DIRECTIONS: For each entry, return the text exactly and omit any image.

(Revision comparison data)
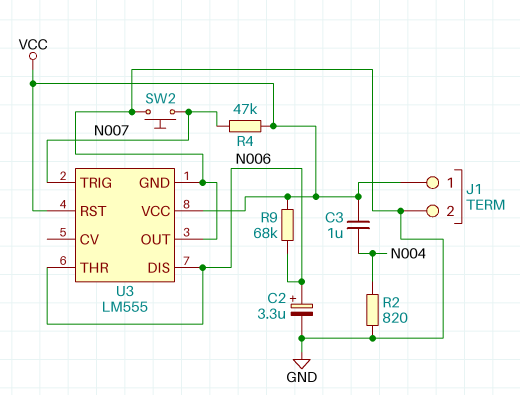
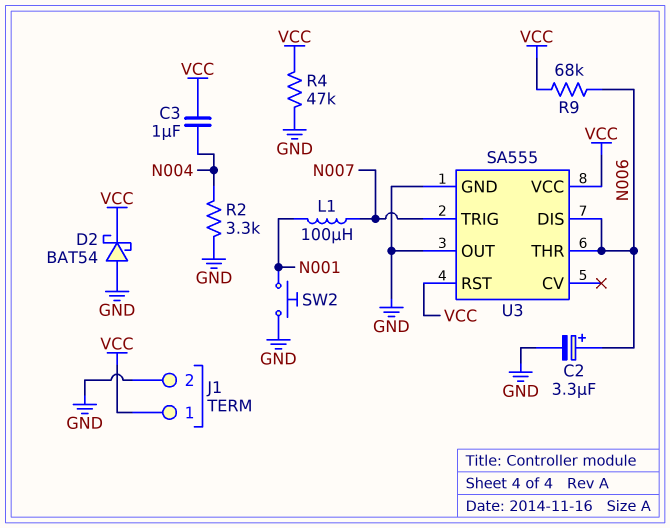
D2: none -> schottky BAT54 (A GND, K VCC)
L1: none -> 100uH (N001, N007)
R2: 820 (GND, N004) -> 3.3k (GND, N004)
R4: 47k (N007, VCC) -> 47k (GND, VCC)
SW2: button (GND, N007) -> button (GND, N001)
U3: LM555 -> SA555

RESULT:
D2: none -> schottky BAT54 (A GND, K VCC)
L1: none -> 100uH (N001, N007)
R2: 820 (GND, N004) -> 3.3k (GND, N004)
R4: 47k (N007, VCC) -> 47k (GND, VCC)
SW2: button (GND, N007) -> button (GND, N001)
U3: LM555 -> SA555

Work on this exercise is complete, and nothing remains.